> [Input records]:
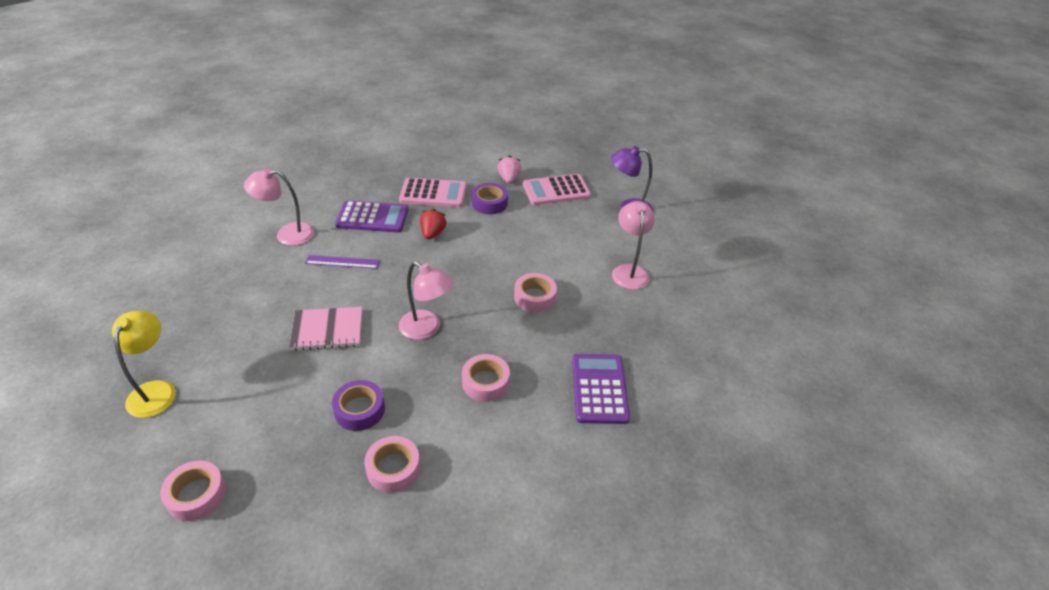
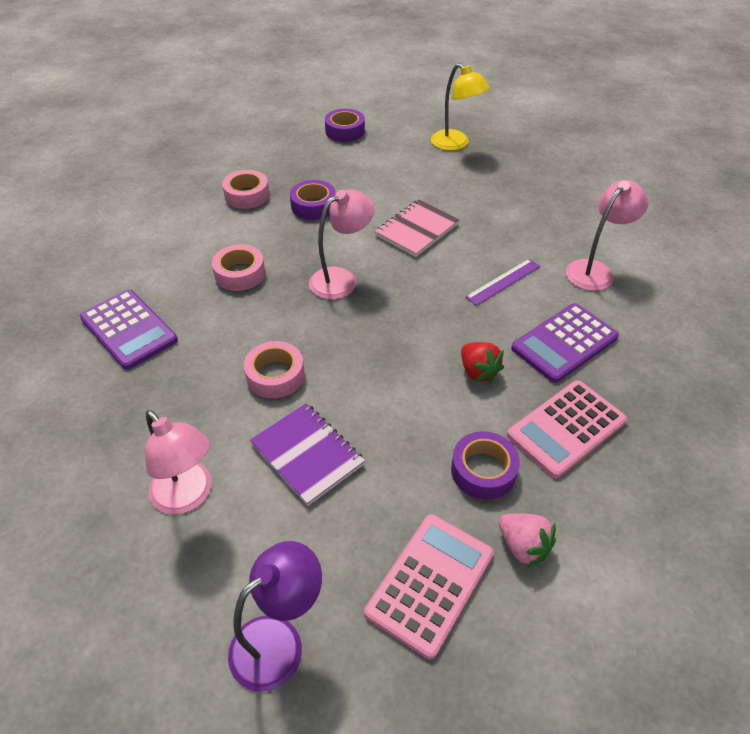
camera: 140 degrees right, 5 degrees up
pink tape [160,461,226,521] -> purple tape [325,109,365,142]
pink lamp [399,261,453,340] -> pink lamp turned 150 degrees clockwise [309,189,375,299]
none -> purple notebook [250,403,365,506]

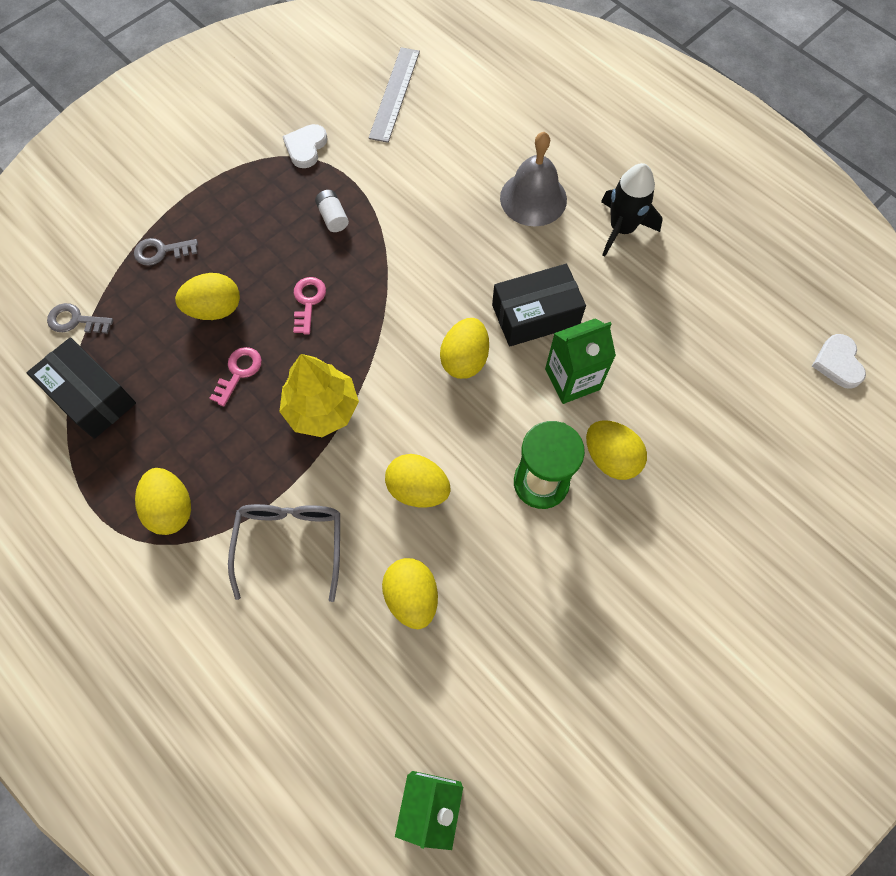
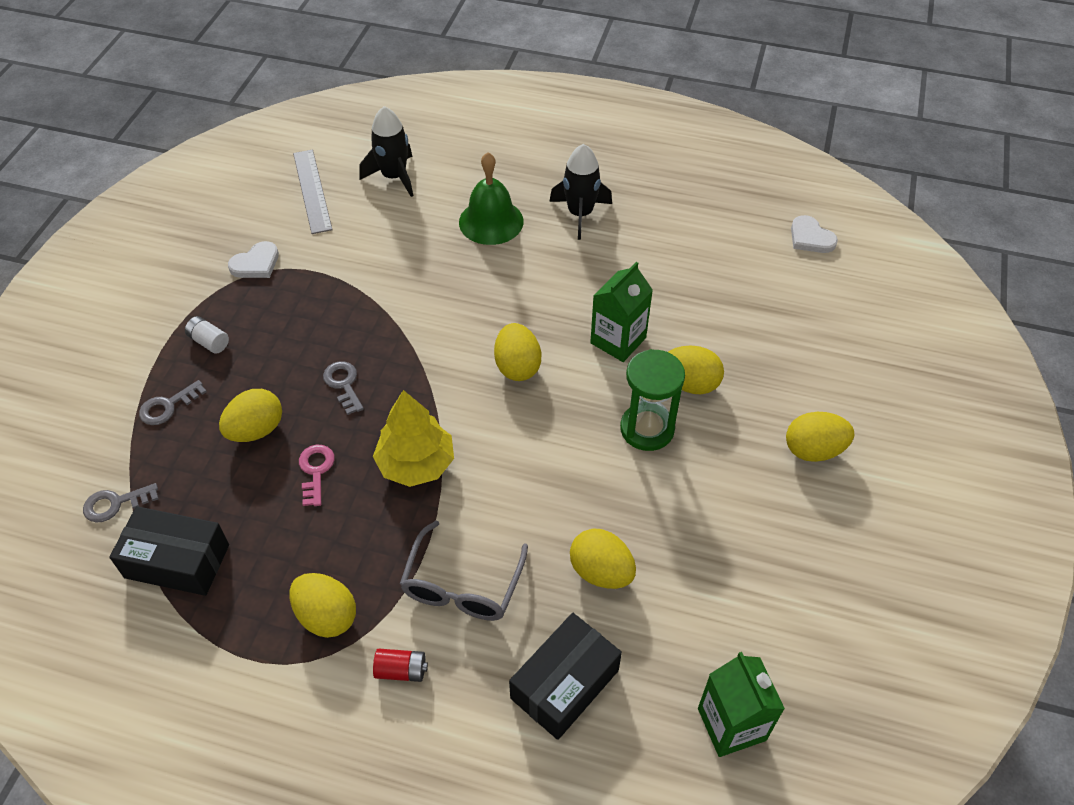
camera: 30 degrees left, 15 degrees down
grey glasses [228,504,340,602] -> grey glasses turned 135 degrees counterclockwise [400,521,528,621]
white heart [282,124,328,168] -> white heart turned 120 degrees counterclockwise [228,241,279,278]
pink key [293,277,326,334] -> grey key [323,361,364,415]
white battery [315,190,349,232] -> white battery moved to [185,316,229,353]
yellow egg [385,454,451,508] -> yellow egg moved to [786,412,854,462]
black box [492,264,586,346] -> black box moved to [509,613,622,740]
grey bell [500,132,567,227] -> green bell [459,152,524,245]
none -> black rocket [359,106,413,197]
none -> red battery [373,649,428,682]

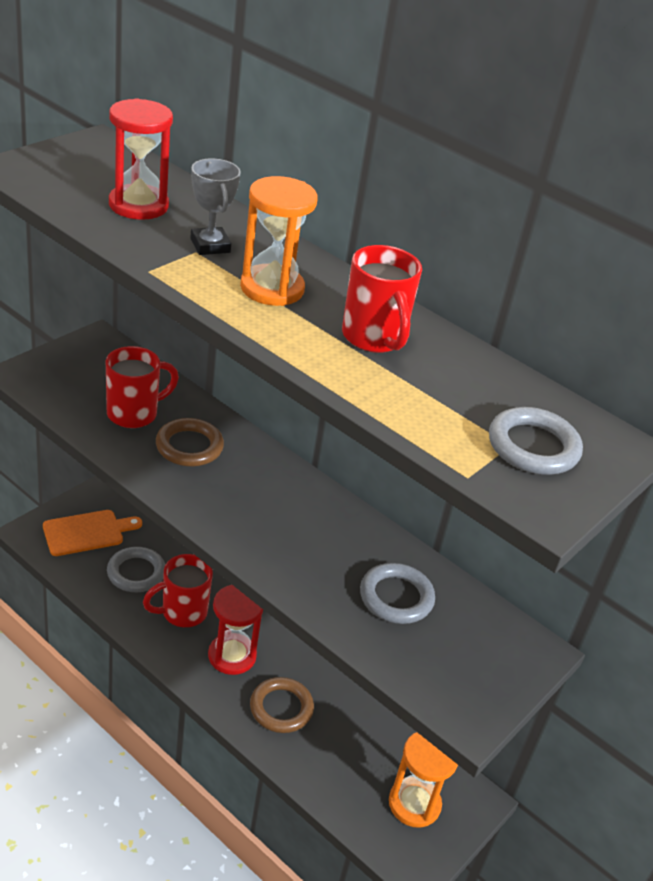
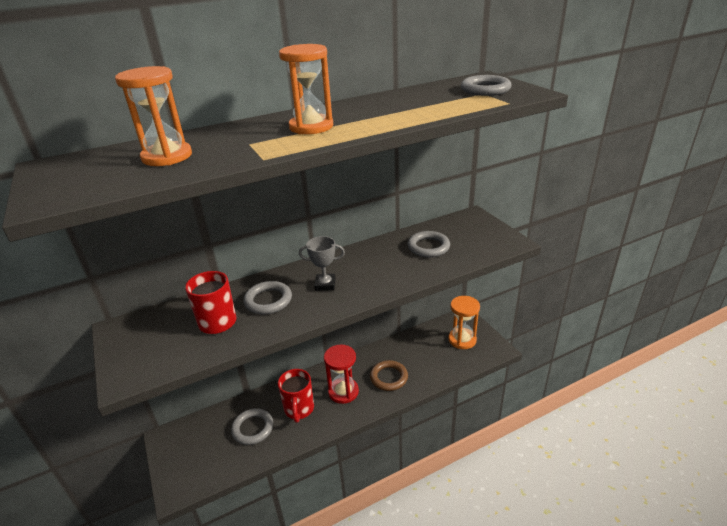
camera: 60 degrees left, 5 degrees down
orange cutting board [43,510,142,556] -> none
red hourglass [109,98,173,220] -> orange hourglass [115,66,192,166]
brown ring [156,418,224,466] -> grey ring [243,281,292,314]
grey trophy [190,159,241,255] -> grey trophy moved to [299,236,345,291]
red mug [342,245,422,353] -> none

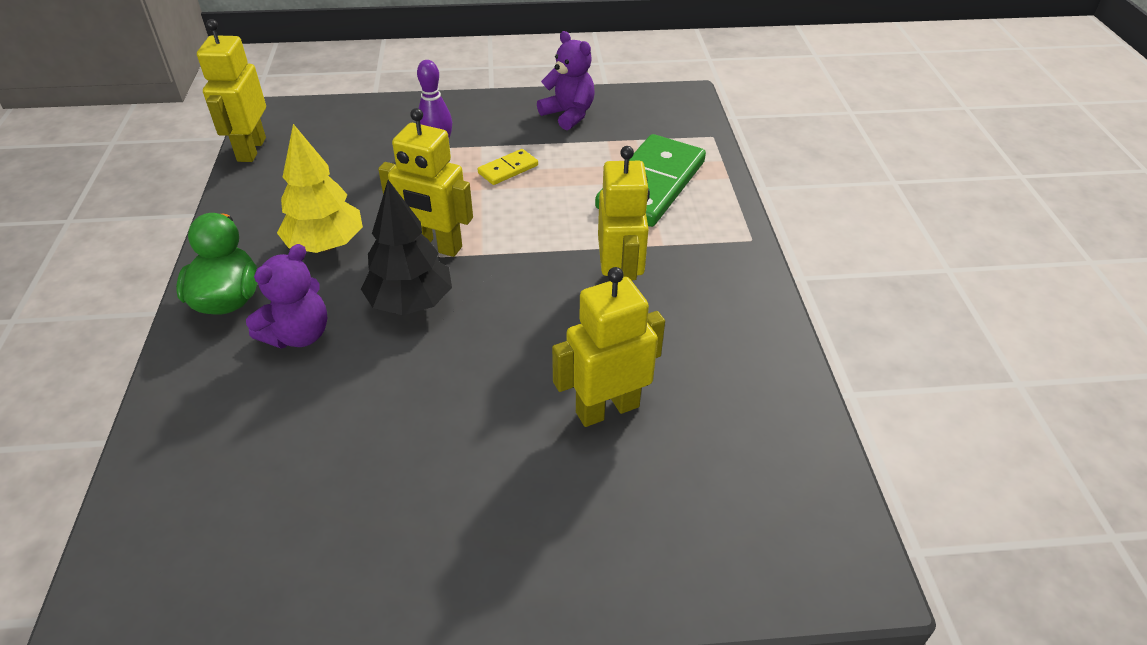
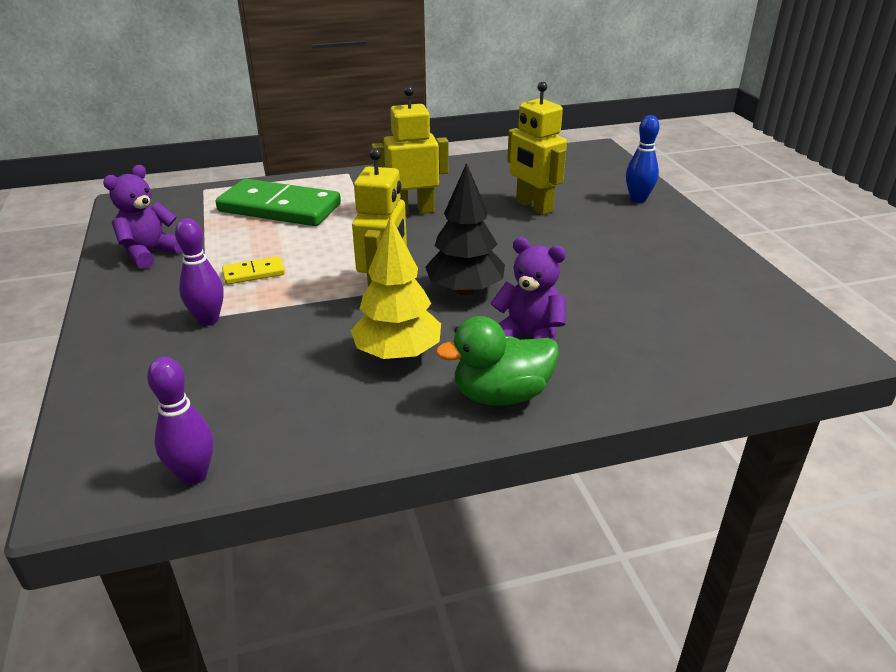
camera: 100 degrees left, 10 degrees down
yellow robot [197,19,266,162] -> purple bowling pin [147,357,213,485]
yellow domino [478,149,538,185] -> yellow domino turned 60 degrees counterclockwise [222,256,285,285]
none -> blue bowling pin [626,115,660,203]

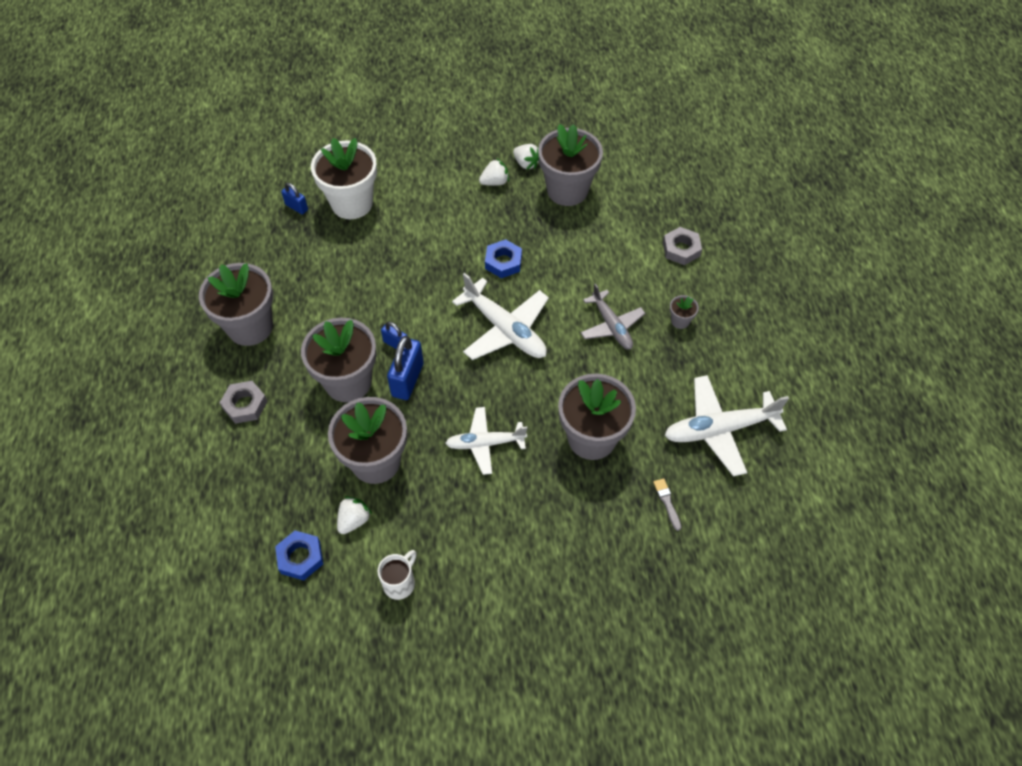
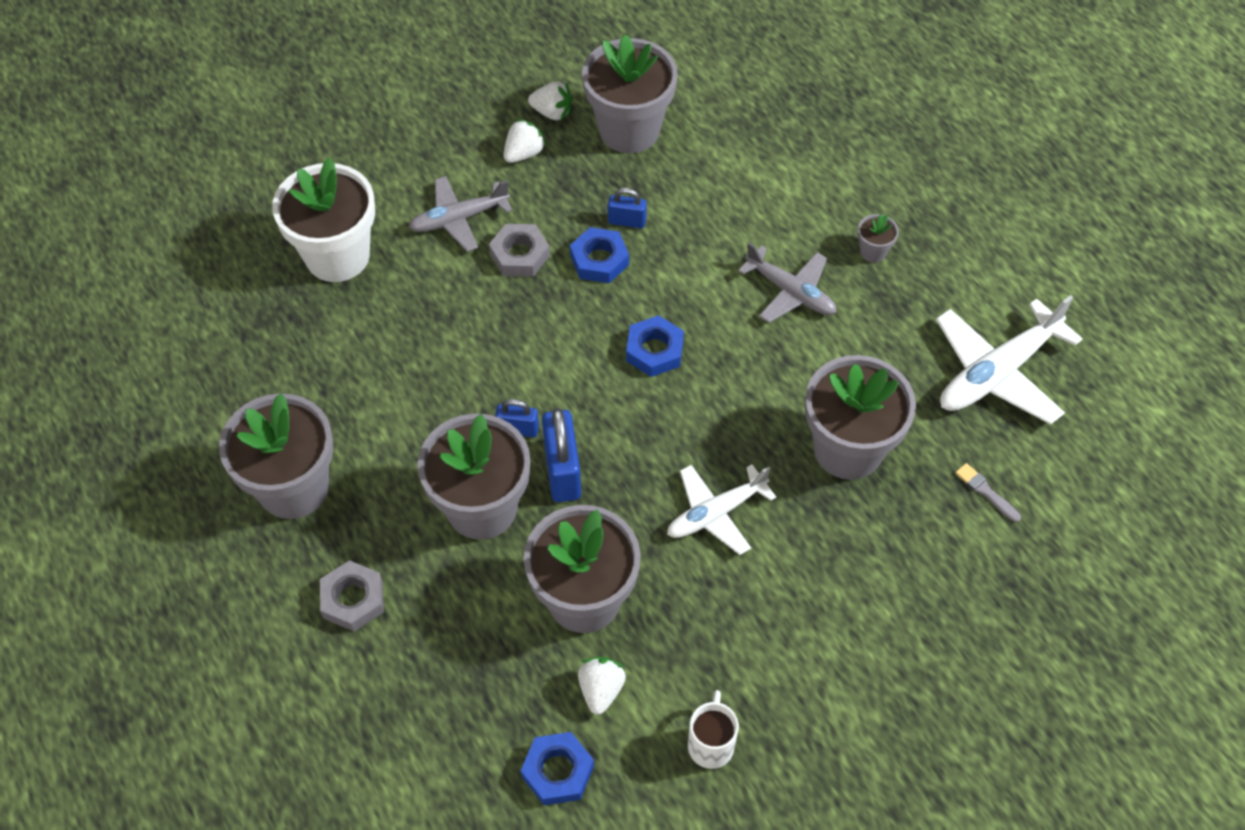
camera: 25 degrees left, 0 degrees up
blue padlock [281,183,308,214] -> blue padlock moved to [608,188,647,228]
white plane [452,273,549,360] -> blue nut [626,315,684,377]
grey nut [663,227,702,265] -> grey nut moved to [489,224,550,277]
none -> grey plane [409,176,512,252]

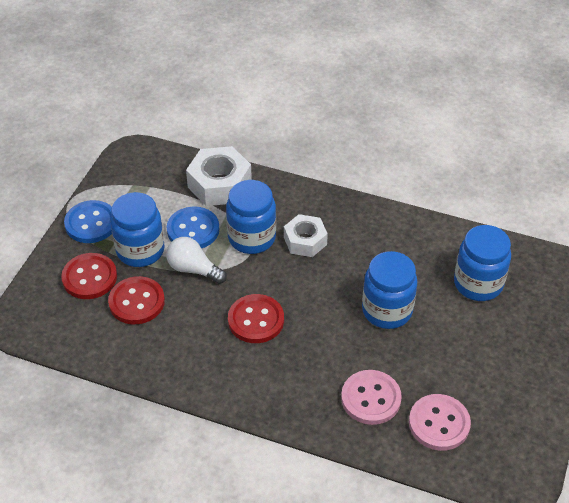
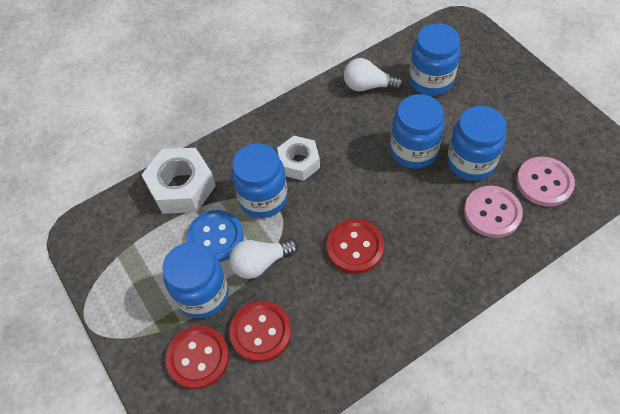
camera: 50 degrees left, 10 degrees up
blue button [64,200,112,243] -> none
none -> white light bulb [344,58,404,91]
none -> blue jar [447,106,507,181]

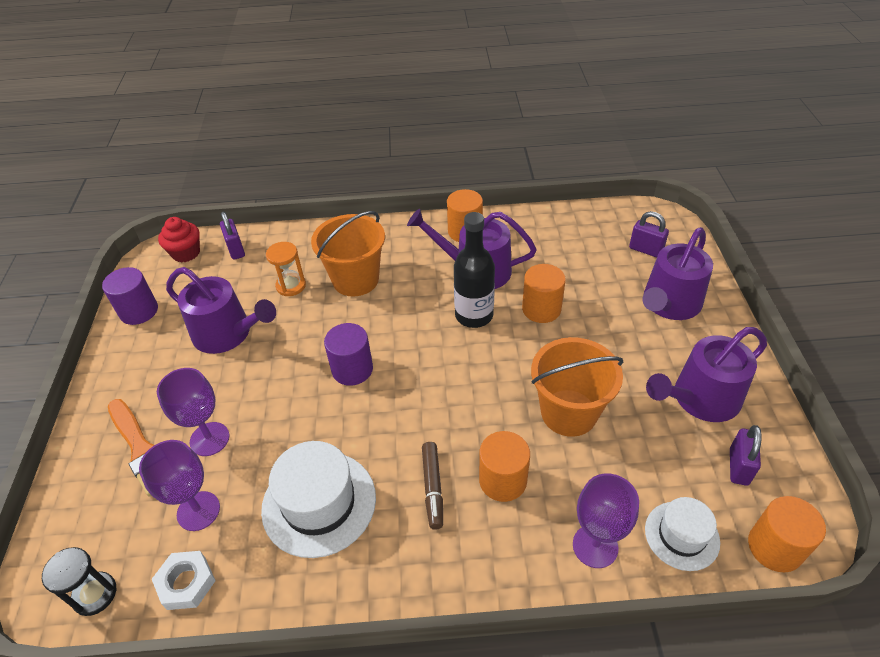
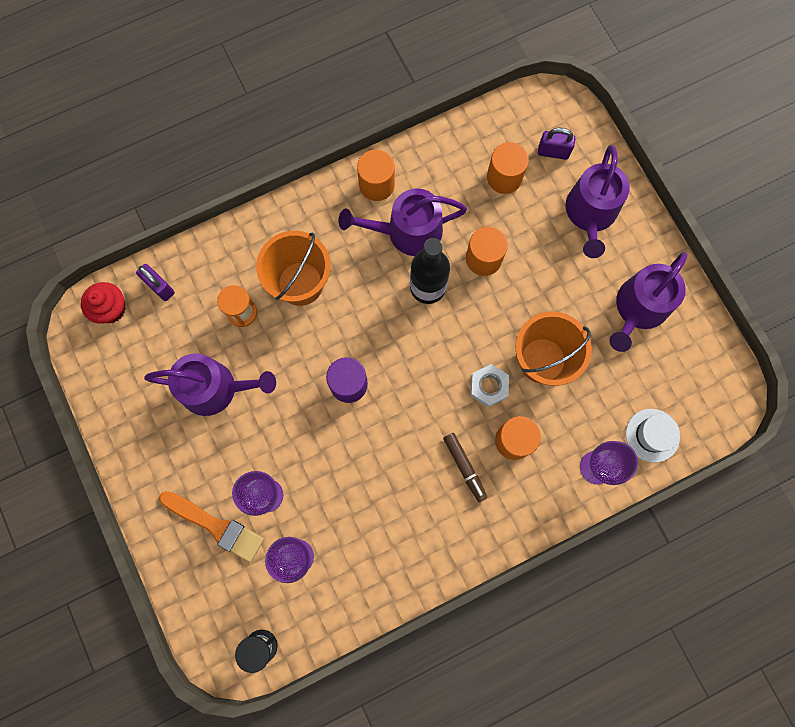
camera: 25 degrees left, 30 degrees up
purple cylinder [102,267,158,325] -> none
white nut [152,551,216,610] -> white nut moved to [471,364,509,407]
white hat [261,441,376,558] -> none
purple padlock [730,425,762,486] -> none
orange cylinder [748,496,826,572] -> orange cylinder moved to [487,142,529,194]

> [Work request]: Pictures are to be left out. Write out only the lines above starting at the one with "red hourglass [109,98,173,220]" and ending at the one with "camera: 100 degrees left, 10 degrees down", both lines included, exactly.

> [Written response]:
red hourglass [109,98,173,220] -> orange hourglass [115,66,192,166]
brown ring [156,418,224,466] -> grey ring [243,281,292,314]
grey trophy [190,159,241,255] -> grey trophy moved to [299,236,345,291]
red mug [342,245,422,353] -> none

camera: 100 degrees left, 10 degrees down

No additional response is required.